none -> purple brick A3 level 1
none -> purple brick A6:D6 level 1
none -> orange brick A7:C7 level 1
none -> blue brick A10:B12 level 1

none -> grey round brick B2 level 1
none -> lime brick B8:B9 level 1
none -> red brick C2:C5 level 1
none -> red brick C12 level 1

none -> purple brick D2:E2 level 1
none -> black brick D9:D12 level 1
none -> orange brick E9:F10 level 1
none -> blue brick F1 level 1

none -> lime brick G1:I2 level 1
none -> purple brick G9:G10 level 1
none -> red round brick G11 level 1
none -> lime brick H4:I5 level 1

···

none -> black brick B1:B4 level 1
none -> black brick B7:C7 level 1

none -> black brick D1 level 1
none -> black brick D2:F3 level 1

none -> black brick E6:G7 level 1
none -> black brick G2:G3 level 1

···

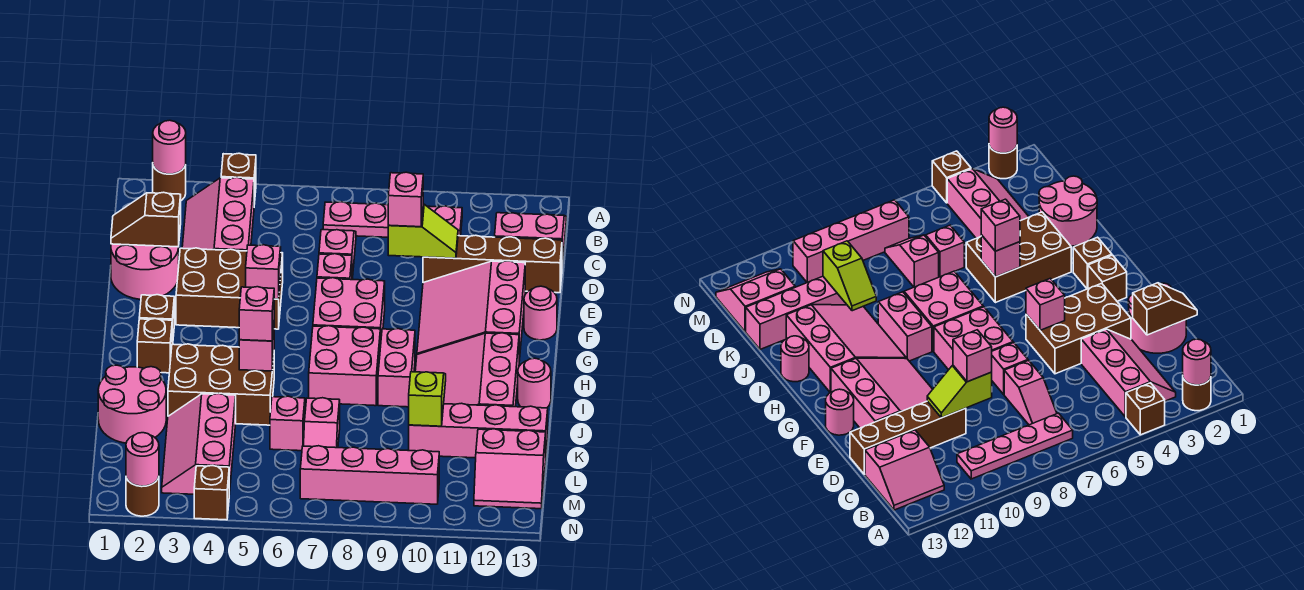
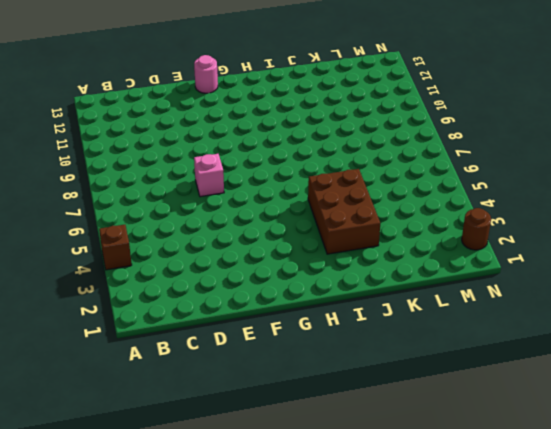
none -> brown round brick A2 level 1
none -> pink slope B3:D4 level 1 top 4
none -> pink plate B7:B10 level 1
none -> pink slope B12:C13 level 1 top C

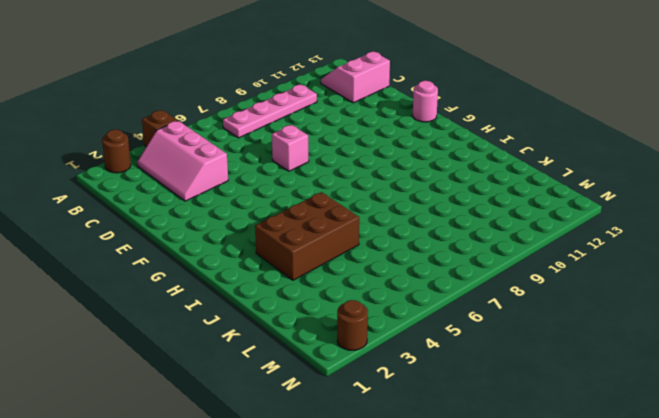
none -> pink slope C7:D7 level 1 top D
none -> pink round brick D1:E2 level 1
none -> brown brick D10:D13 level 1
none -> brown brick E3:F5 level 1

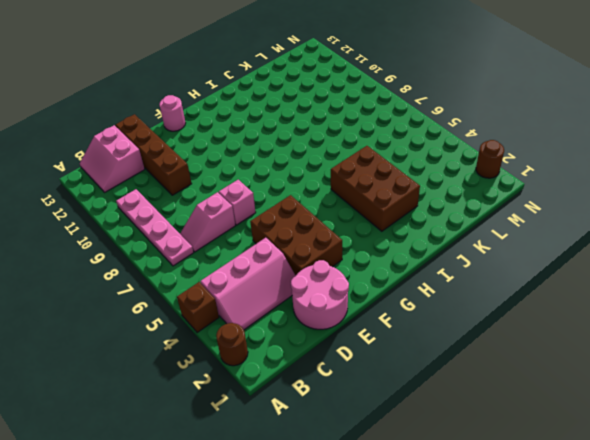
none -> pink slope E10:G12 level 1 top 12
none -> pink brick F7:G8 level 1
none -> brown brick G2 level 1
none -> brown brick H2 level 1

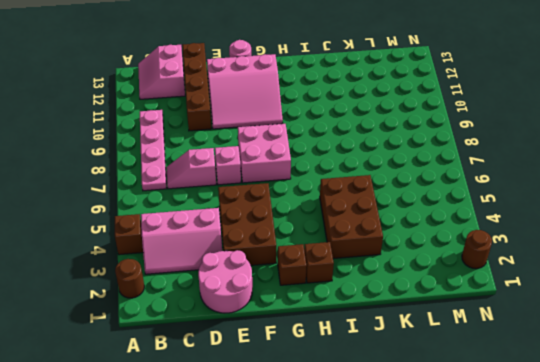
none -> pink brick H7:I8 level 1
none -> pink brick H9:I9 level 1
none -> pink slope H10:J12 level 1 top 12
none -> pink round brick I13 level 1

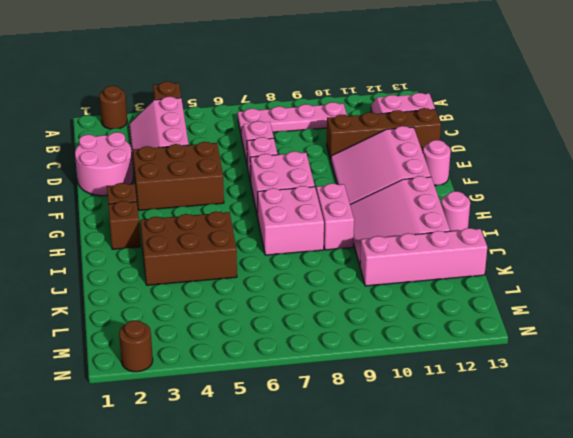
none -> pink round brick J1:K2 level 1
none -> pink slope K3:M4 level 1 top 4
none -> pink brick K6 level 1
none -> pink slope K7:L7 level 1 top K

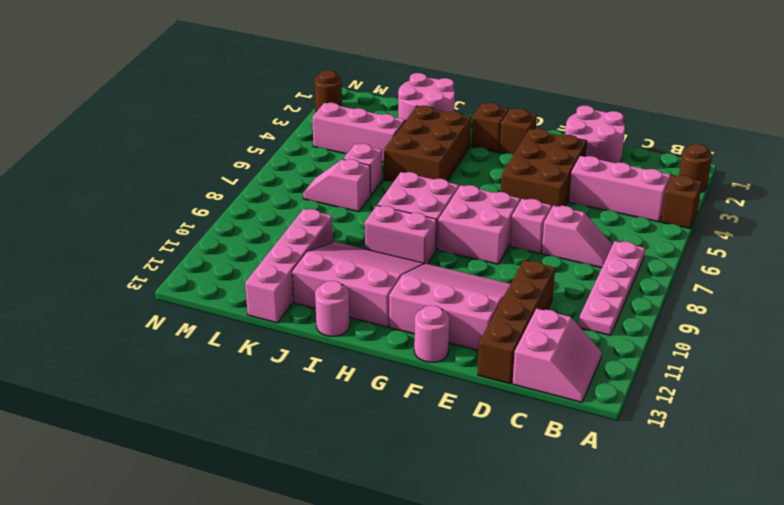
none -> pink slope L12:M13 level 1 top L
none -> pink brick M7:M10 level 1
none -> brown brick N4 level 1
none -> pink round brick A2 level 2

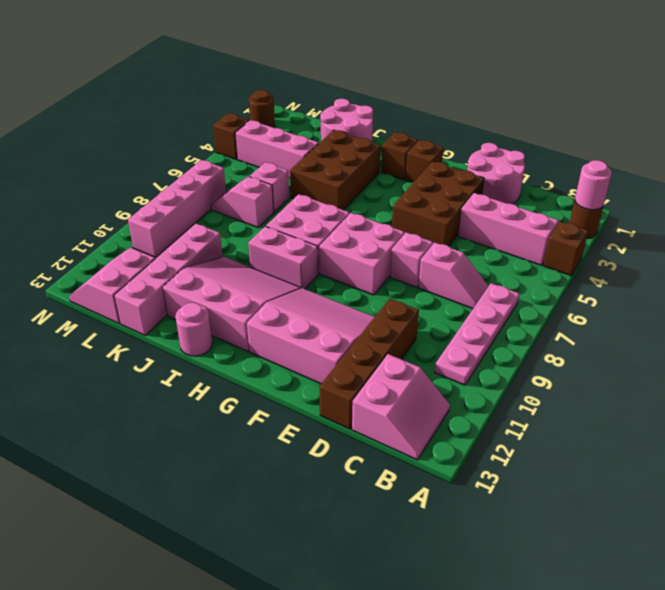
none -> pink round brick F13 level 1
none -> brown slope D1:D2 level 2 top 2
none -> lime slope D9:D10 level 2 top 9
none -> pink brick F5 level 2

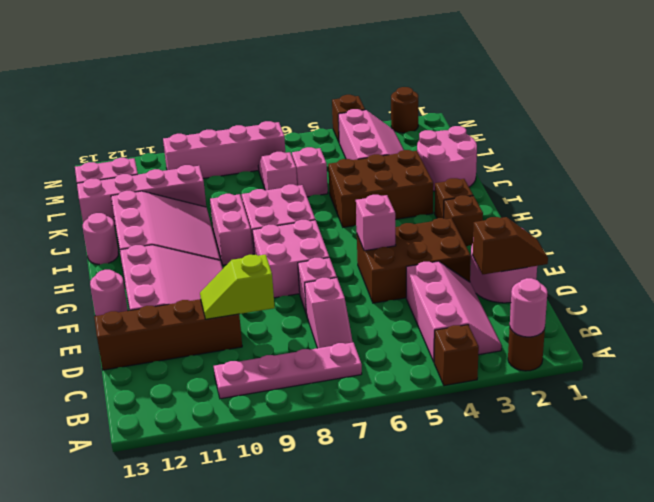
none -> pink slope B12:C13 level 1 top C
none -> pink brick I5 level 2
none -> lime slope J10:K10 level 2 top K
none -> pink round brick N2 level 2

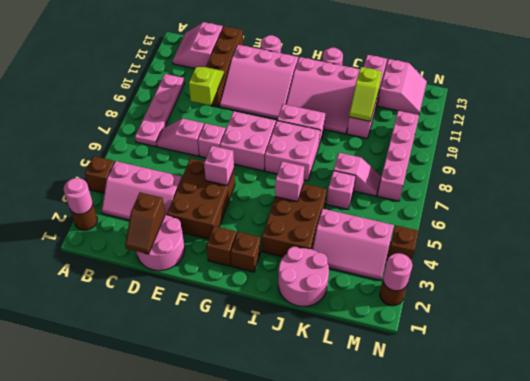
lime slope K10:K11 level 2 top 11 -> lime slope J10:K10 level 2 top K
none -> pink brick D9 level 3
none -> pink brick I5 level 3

···

_WHAT TO WORK ON:_ Above are records; repeat only the lines from the line with "none -> pink brick M7:M10 level 1" through the line with "none -> pink brick I5 level 2", and leave pictures out.

_TASK RESULT:_
none -> pink brick M7:M10 level 1
none -> brown brick N4 level 1
none -> pink round brick A2 level 2

none -> pink round brick F13 level 1
none -> brown slope D1:D2 level 2 top 2
none -> lime slope D9:D10 level 2 top 9
none -> pink brick F5 level 2

none -> pink slope B12:C13 level 1 top C
none -> pink brick I5 level 2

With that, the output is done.